**WHAT TO DO:**
Determine the count of lines in the following entries that contain the string "heart". Write only the number.

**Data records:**
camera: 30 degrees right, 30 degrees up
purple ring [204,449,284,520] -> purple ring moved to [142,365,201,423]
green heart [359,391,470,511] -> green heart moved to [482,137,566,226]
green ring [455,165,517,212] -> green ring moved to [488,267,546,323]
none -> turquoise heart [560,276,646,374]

* * *

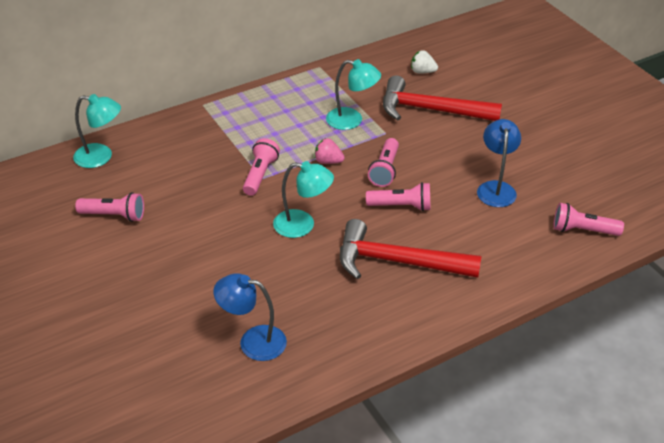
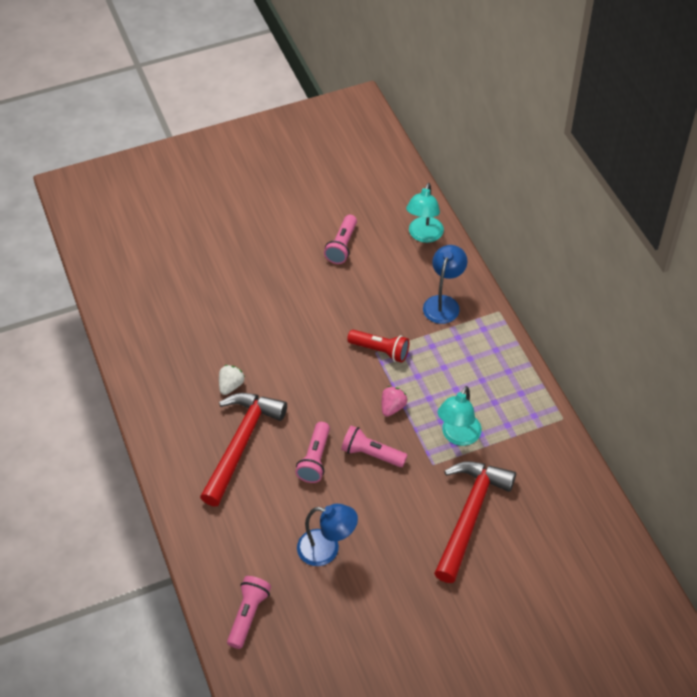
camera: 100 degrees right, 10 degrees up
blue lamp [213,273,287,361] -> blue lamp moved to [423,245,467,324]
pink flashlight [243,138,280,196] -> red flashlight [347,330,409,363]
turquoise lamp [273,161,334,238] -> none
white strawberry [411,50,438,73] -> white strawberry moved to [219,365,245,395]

==

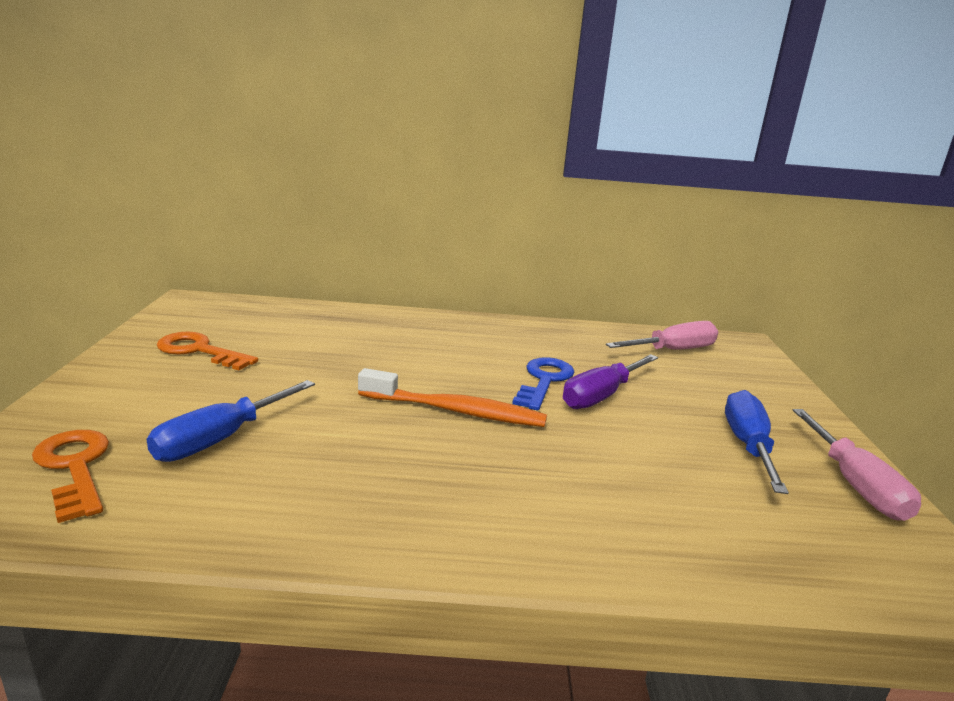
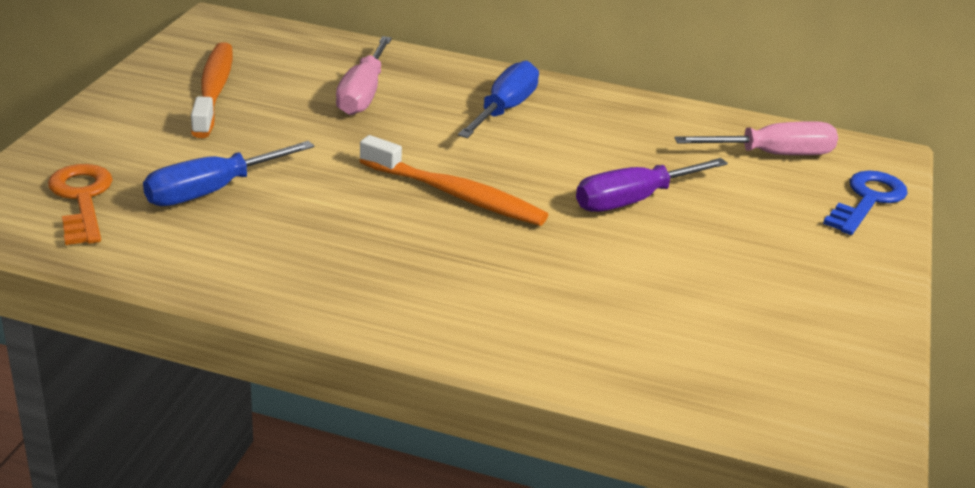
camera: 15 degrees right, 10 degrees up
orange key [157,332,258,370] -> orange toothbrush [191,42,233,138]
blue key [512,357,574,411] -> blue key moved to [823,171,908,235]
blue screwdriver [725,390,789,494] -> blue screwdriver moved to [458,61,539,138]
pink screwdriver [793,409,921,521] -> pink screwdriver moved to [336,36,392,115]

**YOUR RESPONSE:**
2